Directions for this task:
Reduce the material below to its lines containing "cone".

Exercise materials:
>>>>>
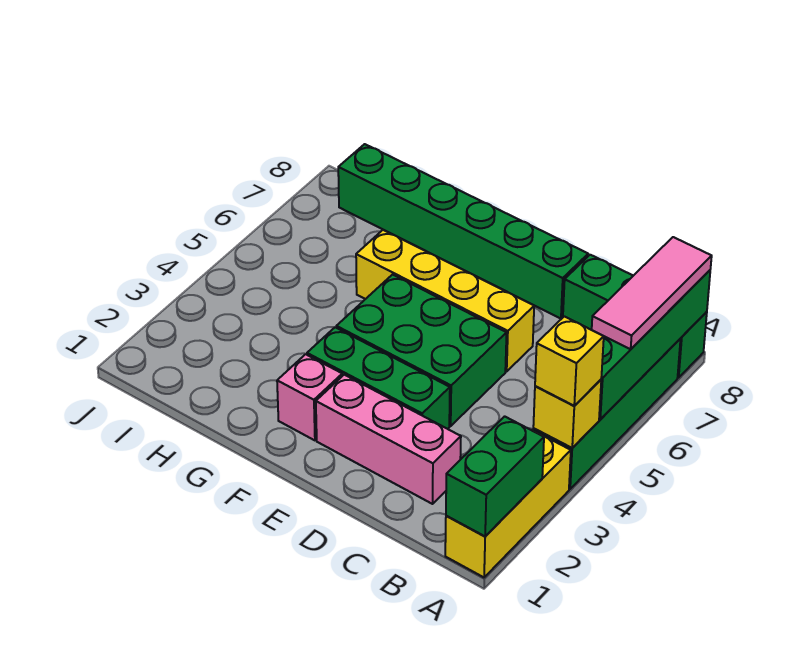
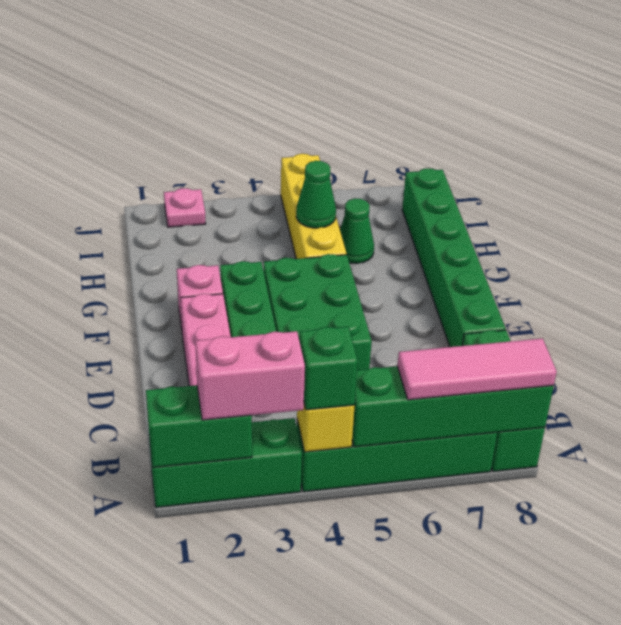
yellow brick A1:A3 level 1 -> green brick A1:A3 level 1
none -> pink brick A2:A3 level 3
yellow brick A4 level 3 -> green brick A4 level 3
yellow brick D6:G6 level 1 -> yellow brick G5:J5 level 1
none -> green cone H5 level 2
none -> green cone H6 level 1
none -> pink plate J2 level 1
<<<<<
Task answer:
none -> green cone H5 level 2
none -> green cone H6 level 1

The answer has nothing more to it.